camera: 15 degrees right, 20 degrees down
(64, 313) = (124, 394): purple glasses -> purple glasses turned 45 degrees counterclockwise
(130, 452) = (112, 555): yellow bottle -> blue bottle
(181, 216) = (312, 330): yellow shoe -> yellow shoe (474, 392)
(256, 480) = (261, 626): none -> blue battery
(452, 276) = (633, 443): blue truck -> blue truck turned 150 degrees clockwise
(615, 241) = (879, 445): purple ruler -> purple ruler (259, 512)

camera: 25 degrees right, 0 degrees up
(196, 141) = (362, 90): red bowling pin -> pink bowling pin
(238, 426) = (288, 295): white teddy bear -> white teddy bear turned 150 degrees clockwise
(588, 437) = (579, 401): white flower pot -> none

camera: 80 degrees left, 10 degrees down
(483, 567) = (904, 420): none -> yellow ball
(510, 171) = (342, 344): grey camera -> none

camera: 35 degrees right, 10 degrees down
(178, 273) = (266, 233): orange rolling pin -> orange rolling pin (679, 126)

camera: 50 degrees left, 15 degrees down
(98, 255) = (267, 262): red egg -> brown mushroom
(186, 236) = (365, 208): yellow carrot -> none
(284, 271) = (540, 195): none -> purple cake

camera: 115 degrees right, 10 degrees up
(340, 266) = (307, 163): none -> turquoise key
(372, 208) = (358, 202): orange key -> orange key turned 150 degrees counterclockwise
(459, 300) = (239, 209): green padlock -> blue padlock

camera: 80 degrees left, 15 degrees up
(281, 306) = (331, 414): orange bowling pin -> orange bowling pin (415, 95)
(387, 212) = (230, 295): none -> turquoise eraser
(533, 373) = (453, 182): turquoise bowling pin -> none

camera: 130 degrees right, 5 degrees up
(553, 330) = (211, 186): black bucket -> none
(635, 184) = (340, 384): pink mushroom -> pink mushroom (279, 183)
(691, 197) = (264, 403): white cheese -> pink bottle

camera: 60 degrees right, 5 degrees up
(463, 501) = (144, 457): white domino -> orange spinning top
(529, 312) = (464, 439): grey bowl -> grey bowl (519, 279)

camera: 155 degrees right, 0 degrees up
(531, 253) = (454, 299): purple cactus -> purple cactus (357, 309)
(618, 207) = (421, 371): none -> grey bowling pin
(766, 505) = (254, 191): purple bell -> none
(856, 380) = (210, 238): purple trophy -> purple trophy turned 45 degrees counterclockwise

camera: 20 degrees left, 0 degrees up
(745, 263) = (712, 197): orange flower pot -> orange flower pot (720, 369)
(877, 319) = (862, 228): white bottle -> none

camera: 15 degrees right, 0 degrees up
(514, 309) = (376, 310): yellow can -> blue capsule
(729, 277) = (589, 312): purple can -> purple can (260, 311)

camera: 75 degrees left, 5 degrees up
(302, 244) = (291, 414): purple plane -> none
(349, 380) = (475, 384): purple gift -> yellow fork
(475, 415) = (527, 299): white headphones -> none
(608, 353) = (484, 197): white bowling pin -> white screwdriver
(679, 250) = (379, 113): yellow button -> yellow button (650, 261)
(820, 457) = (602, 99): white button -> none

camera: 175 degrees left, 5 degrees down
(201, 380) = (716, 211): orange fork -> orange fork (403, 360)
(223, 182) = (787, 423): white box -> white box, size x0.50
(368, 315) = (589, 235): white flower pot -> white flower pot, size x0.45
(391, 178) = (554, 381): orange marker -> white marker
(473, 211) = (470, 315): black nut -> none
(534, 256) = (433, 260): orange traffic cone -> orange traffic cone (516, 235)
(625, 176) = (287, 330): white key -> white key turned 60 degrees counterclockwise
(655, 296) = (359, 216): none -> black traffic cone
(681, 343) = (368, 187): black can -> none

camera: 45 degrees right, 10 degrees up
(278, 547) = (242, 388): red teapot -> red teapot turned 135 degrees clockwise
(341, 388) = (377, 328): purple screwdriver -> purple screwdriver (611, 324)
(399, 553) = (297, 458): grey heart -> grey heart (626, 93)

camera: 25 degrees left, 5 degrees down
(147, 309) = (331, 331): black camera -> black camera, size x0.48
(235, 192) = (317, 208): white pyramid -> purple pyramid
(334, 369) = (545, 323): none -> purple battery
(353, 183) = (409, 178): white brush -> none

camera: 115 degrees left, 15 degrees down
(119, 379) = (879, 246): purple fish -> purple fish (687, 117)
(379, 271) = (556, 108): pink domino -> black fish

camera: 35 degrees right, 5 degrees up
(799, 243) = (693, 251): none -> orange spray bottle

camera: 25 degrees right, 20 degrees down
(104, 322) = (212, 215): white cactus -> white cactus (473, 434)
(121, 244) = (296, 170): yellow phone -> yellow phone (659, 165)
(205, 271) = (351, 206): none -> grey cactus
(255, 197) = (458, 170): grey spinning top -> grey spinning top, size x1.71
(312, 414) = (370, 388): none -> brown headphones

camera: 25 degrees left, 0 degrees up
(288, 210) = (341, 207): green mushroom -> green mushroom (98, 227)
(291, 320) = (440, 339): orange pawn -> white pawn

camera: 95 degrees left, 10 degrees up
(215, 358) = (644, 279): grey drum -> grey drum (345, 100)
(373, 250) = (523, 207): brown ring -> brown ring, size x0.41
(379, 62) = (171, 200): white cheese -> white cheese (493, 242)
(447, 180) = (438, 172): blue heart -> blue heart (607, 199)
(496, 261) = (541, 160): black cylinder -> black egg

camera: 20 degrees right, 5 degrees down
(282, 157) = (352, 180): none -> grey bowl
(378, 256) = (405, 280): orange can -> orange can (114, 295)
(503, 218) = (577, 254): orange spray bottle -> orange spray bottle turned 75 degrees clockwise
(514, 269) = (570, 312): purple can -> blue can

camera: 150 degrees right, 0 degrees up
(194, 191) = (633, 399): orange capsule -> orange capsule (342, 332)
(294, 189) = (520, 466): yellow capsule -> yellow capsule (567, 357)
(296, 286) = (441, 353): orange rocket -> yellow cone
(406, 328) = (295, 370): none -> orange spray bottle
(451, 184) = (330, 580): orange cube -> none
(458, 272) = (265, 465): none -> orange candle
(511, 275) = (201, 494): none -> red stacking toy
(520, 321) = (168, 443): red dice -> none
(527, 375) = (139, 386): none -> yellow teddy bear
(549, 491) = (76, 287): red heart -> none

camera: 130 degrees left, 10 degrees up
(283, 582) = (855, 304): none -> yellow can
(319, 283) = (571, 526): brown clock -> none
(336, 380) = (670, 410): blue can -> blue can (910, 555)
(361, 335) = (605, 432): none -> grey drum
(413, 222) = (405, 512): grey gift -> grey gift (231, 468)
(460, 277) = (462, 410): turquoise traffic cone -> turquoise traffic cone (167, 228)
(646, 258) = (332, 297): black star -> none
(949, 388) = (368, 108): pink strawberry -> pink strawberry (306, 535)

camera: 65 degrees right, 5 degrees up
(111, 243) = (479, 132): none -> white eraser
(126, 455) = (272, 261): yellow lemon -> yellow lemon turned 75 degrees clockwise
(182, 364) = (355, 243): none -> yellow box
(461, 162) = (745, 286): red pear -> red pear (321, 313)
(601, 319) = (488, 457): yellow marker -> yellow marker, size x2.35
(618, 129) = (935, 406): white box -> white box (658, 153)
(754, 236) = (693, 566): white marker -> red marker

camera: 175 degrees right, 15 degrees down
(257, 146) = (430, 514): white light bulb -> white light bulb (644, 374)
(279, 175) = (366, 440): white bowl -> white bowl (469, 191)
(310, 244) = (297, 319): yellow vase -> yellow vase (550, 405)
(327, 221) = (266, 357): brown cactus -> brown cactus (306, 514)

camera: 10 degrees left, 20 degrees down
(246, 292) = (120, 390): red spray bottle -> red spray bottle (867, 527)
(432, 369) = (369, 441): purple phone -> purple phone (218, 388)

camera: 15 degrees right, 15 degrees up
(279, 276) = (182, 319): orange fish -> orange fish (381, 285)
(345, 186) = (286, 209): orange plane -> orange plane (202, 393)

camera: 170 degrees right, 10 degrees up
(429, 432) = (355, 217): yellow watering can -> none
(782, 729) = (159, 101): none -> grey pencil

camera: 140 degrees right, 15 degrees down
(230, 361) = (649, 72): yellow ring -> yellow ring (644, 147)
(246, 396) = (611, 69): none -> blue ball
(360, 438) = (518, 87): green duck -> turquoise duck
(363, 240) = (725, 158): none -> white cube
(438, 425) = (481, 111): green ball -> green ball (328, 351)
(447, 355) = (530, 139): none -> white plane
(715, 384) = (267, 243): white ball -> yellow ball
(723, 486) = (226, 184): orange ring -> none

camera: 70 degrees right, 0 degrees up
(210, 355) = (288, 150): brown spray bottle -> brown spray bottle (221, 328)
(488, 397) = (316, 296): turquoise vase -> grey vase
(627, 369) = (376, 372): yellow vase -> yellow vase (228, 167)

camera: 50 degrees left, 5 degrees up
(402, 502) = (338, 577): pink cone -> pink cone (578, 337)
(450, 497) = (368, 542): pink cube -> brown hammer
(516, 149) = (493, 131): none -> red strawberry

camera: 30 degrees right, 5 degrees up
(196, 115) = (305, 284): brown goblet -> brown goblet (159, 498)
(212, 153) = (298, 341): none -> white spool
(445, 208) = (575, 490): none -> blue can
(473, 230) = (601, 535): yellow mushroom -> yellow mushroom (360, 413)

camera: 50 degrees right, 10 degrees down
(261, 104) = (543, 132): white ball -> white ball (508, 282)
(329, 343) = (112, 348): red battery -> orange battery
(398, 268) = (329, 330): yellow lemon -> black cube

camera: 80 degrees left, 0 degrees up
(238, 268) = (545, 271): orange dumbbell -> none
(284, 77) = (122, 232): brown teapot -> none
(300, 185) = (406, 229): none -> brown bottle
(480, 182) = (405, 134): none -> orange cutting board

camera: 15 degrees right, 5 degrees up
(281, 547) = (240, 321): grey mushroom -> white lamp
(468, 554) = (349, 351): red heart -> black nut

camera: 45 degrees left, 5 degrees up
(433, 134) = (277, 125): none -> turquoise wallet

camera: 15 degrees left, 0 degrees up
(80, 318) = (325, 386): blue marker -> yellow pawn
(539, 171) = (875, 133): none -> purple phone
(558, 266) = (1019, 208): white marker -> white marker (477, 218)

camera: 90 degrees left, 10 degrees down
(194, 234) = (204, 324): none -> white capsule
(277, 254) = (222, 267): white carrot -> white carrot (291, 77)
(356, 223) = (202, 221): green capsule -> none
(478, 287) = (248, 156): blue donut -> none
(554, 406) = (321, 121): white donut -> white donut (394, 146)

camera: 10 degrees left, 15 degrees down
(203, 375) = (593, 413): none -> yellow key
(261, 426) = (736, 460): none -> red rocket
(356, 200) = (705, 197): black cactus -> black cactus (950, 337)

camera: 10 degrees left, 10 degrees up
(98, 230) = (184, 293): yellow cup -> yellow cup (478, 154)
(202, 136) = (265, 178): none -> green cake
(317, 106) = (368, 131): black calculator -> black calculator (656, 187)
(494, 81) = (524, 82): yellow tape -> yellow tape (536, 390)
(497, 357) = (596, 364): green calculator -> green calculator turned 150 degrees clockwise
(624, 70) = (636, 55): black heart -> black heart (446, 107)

=-=-=

Where in the records above does the word "capsule" appear? Copy each line that holds it.

(514, 309) = (376, 310): yellow can -> blue capsule
(194, 191) = (633, 399): orange capsule -> orange capsule (342, 332)
(294, 189) = (520, 466): yellow capsule -> yellow capsule (567, 357)
(194, 234) = (204, 324): none -> white capsule
(356, 223) = (202, 221): green capsule -> none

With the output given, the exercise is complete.